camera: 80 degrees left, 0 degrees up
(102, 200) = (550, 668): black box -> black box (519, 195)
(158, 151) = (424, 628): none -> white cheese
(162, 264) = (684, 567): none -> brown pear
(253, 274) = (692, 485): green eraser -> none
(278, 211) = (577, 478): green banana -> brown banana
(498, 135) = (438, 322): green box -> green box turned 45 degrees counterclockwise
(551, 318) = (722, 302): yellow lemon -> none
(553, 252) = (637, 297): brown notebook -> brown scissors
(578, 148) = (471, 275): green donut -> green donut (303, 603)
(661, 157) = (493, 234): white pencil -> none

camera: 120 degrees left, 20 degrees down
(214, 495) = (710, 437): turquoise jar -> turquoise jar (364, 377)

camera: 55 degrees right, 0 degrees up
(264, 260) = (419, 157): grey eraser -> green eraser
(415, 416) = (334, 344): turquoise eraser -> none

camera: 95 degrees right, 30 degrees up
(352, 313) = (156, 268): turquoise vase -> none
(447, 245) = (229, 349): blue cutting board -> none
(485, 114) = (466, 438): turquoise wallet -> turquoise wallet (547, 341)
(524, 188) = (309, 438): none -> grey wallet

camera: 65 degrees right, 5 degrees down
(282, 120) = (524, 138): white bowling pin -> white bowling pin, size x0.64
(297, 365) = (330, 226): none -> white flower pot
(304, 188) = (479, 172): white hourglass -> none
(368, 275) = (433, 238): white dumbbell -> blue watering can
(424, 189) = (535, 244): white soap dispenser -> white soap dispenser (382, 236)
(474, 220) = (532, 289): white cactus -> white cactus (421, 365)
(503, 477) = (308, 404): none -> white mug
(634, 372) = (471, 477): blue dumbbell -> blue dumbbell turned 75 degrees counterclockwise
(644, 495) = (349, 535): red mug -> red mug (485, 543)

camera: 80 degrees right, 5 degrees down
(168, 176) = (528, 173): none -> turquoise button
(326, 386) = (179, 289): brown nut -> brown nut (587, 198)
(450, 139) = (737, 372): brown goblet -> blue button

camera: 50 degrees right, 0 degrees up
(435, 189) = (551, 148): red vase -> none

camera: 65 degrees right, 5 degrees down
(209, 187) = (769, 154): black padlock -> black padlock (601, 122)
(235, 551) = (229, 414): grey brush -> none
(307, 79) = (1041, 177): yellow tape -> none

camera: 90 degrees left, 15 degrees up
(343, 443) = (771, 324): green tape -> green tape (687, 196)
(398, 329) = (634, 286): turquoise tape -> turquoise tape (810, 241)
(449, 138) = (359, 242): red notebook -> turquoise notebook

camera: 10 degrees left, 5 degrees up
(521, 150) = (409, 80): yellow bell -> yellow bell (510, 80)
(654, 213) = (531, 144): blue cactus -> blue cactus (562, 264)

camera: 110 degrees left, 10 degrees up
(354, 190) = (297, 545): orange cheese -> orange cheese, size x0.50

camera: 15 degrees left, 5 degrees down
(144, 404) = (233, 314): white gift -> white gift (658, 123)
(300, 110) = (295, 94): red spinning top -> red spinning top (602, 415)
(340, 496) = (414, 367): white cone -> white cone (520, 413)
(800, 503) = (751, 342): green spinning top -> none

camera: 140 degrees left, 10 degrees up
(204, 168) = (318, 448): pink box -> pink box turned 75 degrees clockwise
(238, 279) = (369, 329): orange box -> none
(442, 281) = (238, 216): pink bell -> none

----------------------------------------

__DESCRIPTION OF THE TASK__
From the entries, report each line that includes the word "turquoise".

__OUTPUT BELOW__
(214, 495) = (710, 437): turquoise jar -> turquoise jar (364, 377)
(415, 416) = (334, 344): turquoise eraser -> none
(352, 313) = (156, 268): turquoise vase -> none
(485, 114) = (466, 438): turquoise wallet -> turquoise wallet (547, 341)
(168, 176) = (528, 173): none -> turquoise button
(398, 329) = (634, 286): turquoise tape -> turquoise tape (810, 241)
(449, 138) = (359, 242): red notebook -> turquoise notebook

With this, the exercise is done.